Before-and-after change records:
* * * *

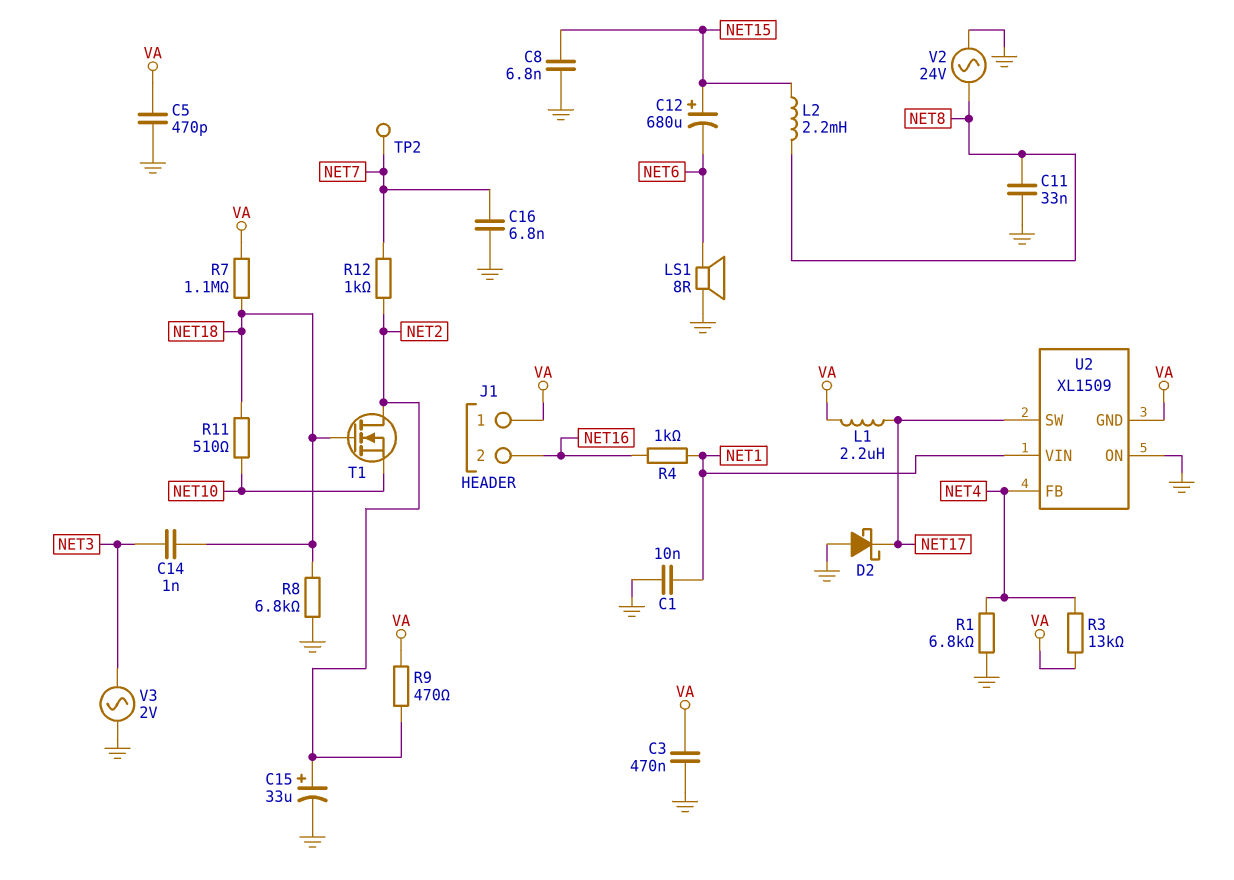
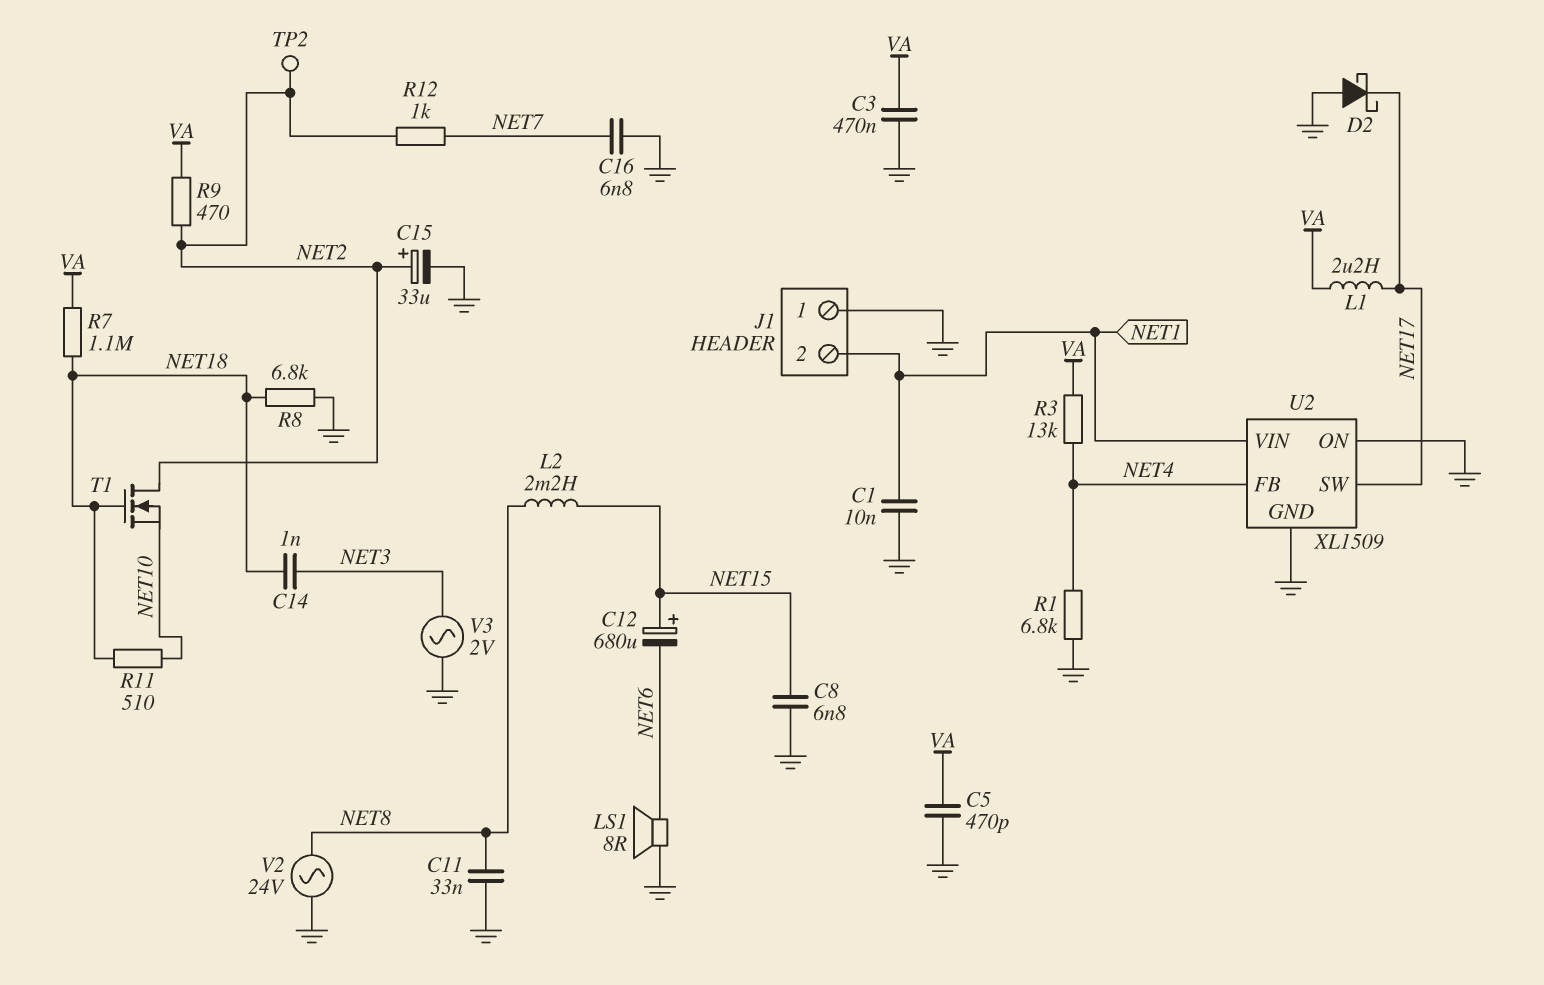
J1 pin 1: VA -> GND
J1 pin 2: NET16 -> NET1
R4: 1k (NET1, NET16) -> none
TP2: test point (NET7) -> test point (NET2)
U2 pin GND: VA -> GND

* * * *

Task goal :: All that is wanted is the lines from the one containing "TP2: test point (NET7) -> test point (NET2)" through the last line of the records, restated word for word.

Answer to the problem ::
TP2: test point (NET7) -> test point (NET2)
U2 pin GND: VA -> GND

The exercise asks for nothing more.